_WHAT IS REQUIRED:_ Go through the data underneath and report how many lines hold the string "none", giving only the number.
START AVAILABLE DATA
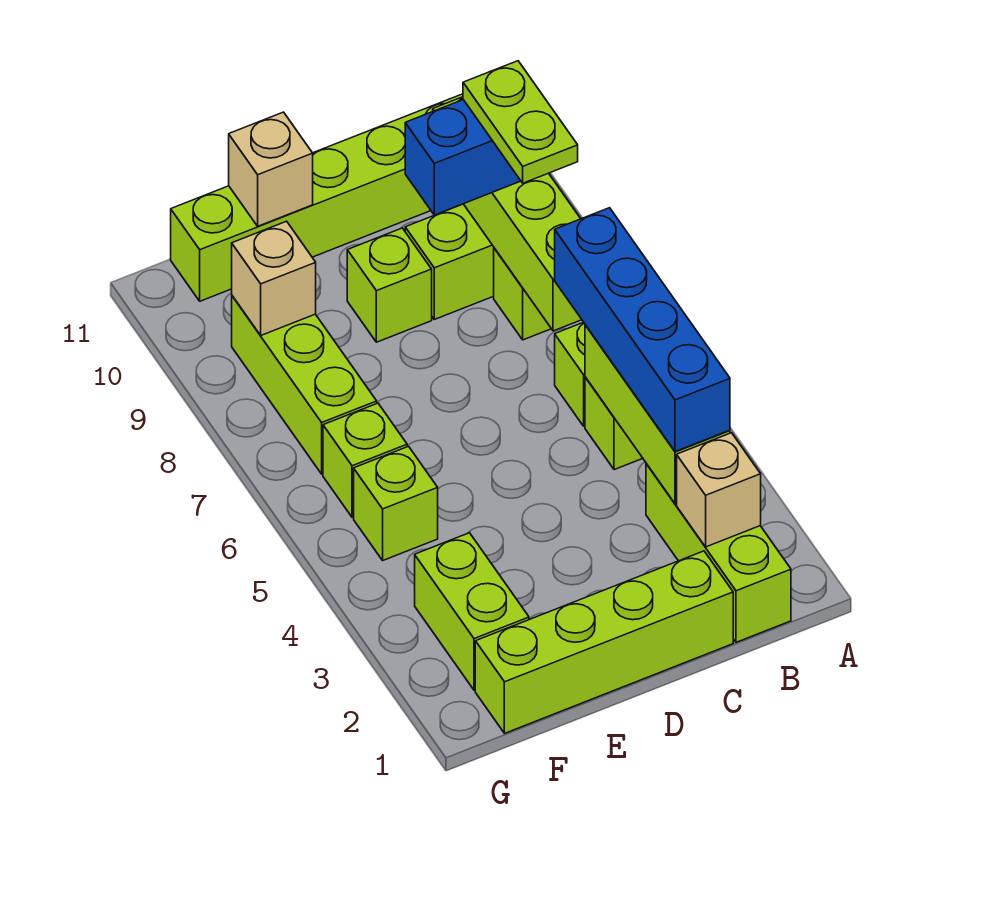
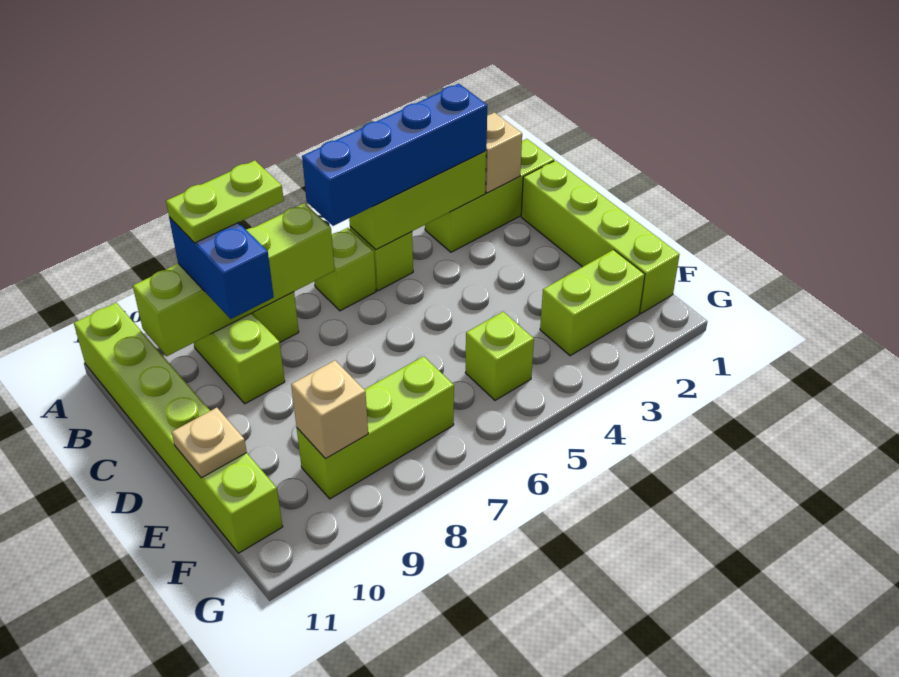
lime brick D9 level 1 -> none
tan brick E11 level 2 -> tan plate E11 level 2
lime brick F6 level 1 -> none

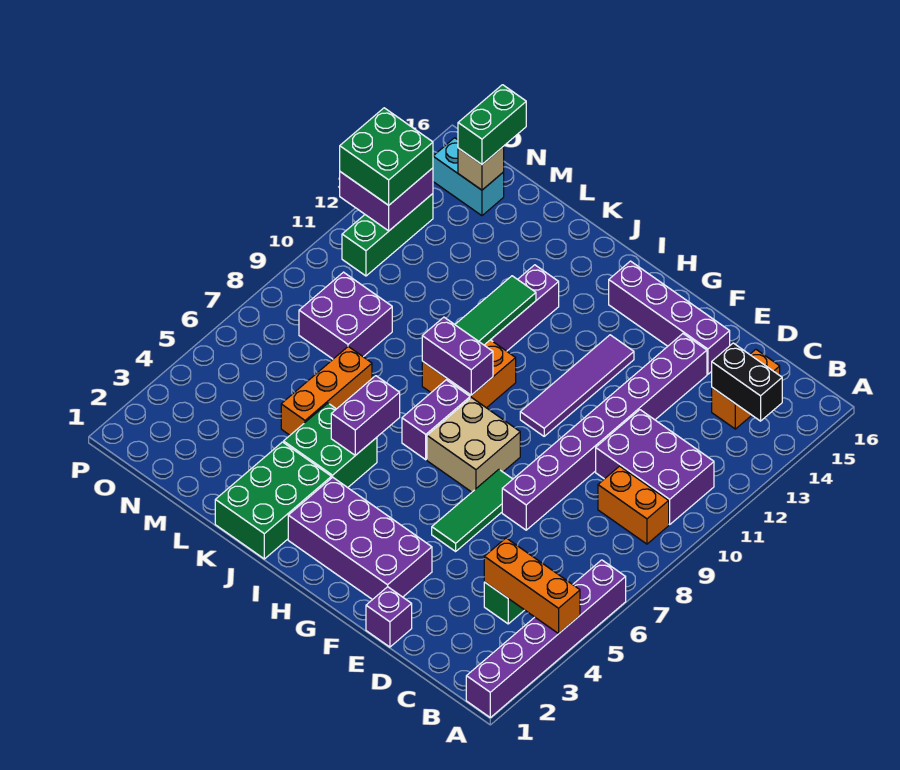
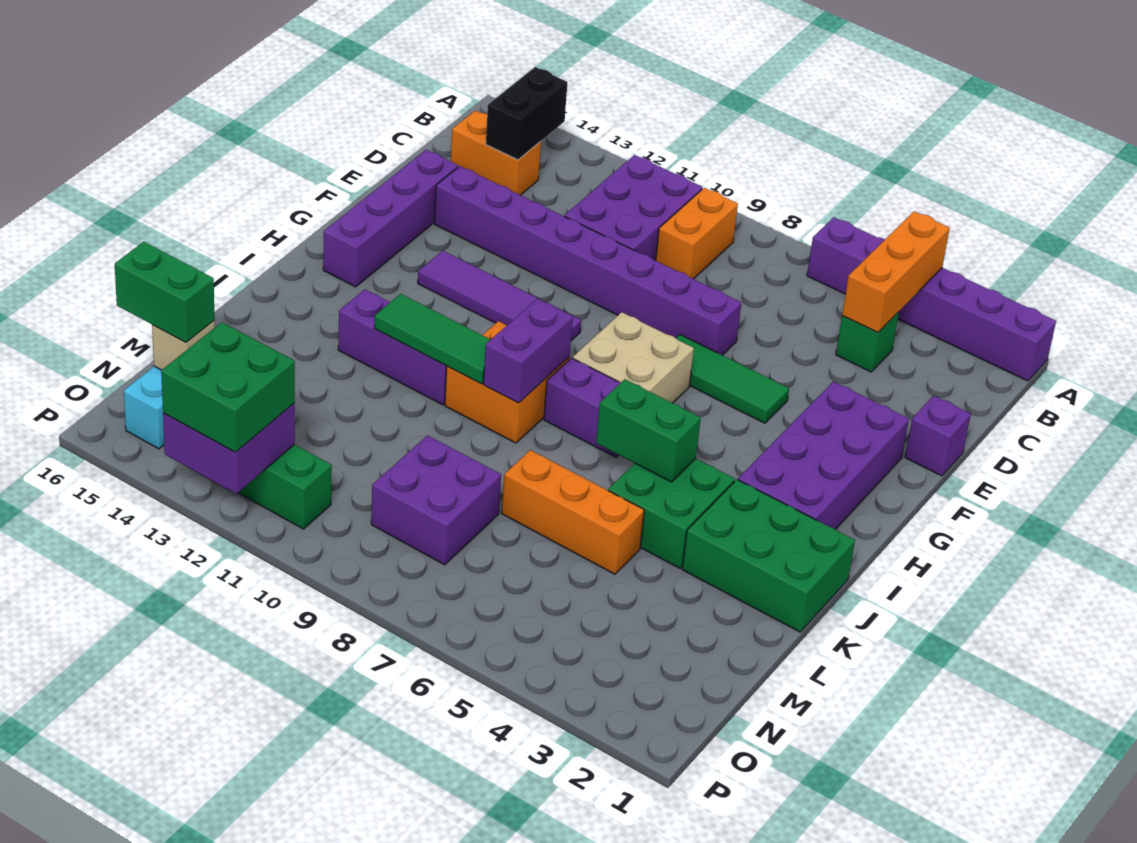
purple brick J5:J6 level 2 -> green brick J5:J6 level 2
END AVAILABLE DATA
_EXPECTED ANSWER:_ 2